**DATA RECORDS**
============

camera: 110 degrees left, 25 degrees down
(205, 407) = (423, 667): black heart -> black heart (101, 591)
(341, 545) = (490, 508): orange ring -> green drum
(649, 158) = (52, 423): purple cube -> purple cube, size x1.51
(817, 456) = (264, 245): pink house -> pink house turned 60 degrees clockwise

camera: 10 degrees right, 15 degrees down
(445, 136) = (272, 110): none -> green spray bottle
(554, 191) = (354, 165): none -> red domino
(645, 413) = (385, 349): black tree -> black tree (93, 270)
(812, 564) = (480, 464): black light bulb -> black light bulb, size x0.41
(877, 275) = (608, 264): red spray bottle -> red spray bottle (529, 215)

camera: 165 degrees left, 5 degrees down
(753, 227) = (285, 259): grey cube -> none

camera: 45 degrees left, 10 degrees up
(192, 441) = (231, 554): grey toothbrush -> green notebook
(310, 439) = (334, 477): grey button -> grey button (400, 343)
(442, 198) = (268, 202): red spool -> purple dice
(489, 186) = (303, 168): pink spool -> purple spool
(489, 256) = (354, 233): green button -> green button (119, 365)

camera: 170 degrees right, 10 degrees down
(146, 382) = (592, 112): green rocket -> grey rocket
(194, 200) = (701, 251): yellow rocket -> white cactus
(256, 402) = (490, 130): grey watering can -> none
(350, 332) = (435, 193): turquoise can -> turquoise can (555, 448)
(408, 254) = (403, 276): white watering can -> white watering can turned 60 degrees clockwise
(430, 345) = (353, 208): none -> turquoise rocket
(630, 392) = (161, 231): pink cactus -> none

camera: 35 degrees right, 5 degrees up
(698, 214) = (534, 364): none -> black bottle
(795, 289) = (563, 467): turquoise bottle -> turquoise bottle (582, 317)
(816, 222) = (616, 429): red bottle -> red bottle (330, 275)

============

**EXERCISE DETAILS**
Return each line from the entries above that includes "purple".

**RESPONSE BOX**
(649, 158) = (52, 423): purple cube -> purple cube, size x1.51
(442, 198) = (268, 202): red spool -> purple dice
(489, 186) = (303, 168): pink spool -> purple spool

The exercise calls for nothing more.